#### What the task requires:
Every line from the opening of the records to the line with "C5: none -> 150nF (+9V, GND)" should be restated exactly, with both ends included and the pictures left out.

(Excerpts from a dataset)

<<<<

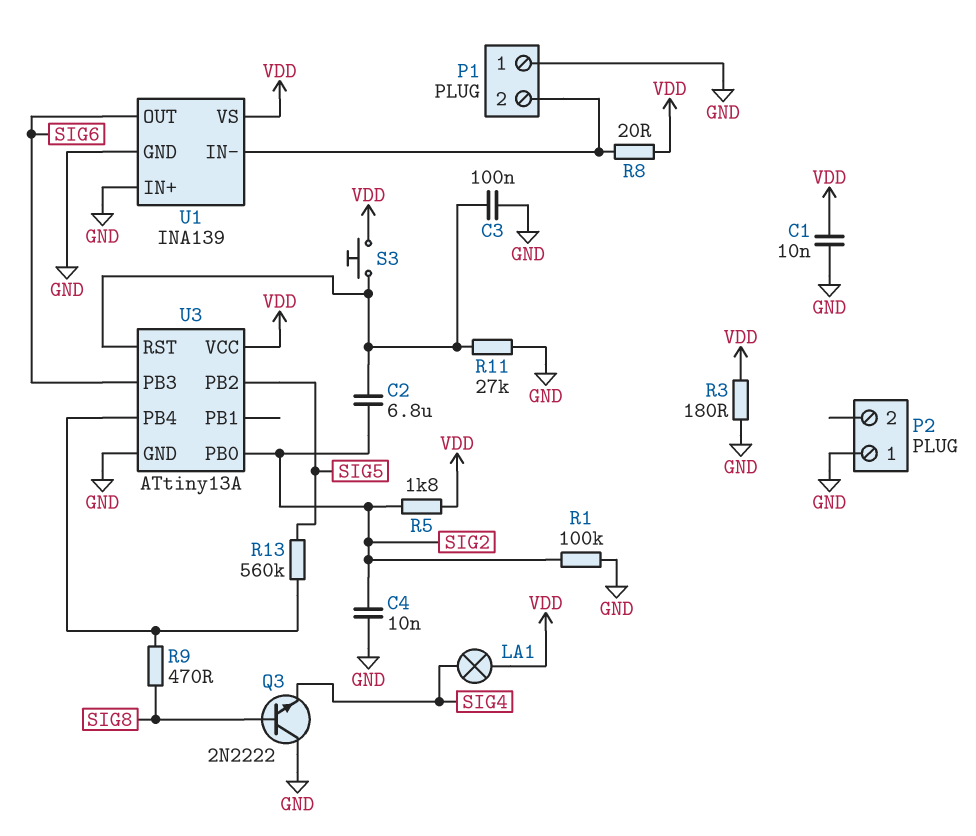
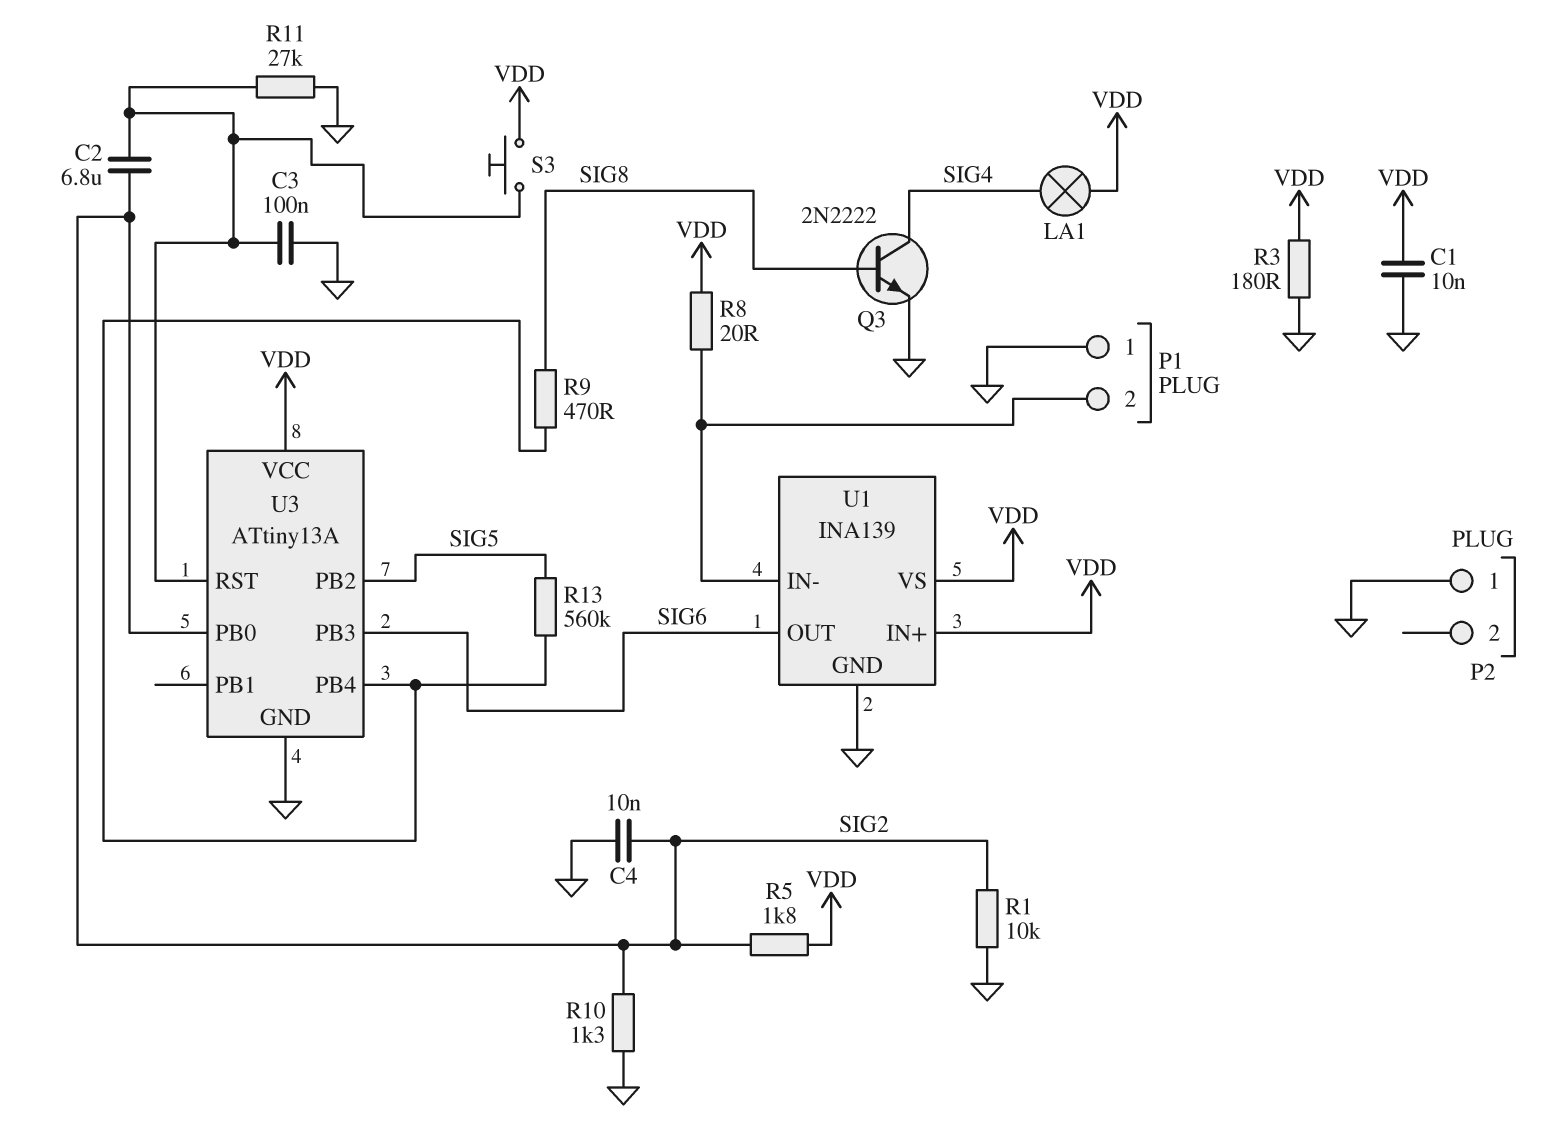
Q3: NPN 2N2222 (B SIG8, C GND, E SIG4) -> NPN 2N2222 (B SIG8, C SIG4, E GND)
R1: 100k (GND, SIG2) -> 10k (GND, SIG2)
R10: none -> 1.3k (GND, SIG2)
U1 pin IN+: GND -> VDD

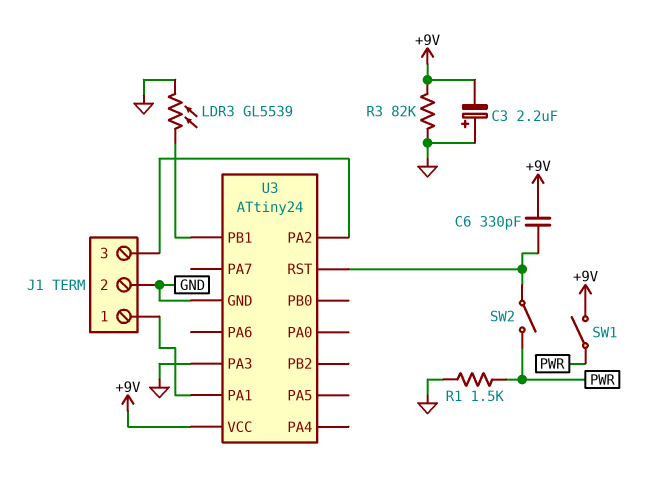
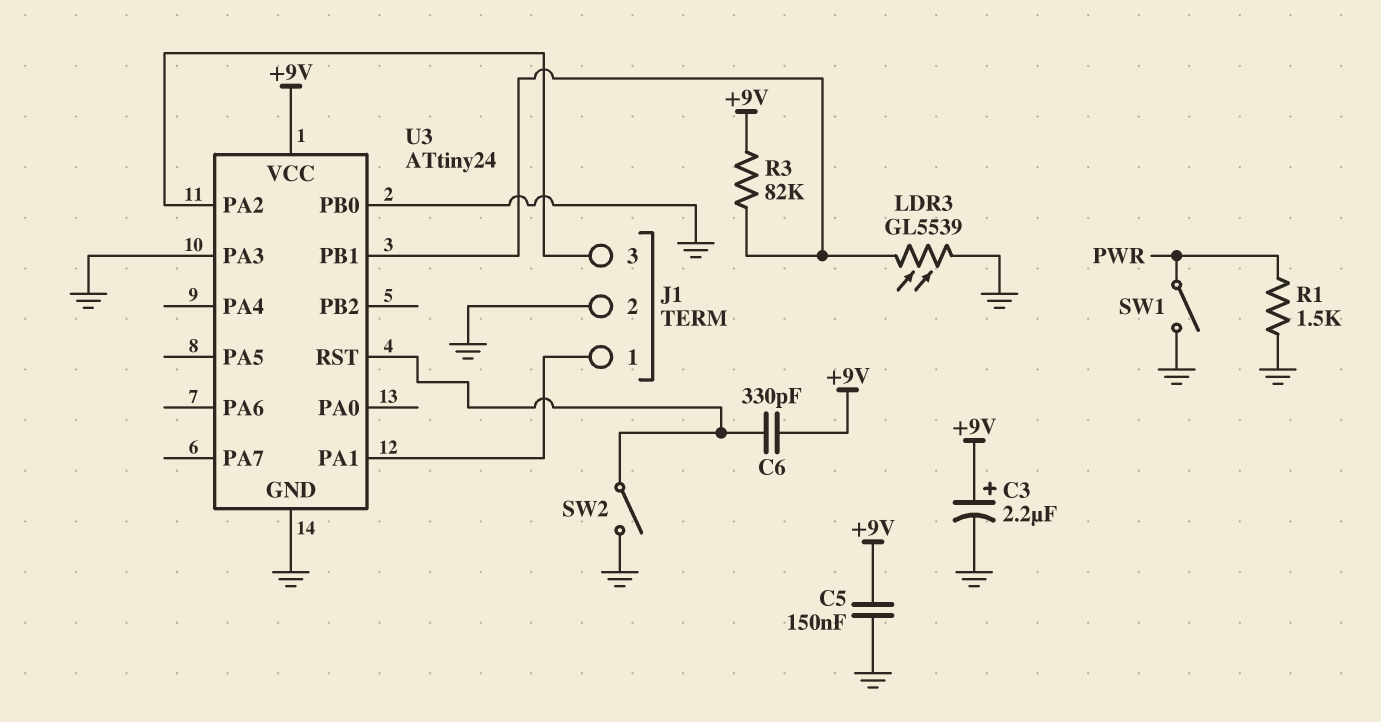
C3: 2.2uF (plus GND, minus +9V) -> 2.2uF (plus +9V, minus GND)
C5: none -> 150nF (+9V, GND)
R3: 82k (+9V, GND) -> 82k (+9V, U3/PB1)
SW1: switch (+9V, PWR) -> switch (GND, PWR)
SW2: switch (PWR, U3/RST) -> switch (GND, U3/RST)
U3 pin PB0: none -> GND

>>>>

#### Response box:
Q3: NPN 2N2222 (B SIG8, C GND, E SIG4) -> NPN 2N2222 (B SIG8, C SIG4, E GND)
R1: 100k (GND, SIG2) -> 10k (GND, SIG2)
R10: none -> 1.3k (GND, SIG2)
U1 pin IN+: GND -> VDD

C3: 2.2uF (plus GND, minus +9V) -> 2.2uF (plus +9V, minus GND)
C5: none -> 150nF (+9V, GND)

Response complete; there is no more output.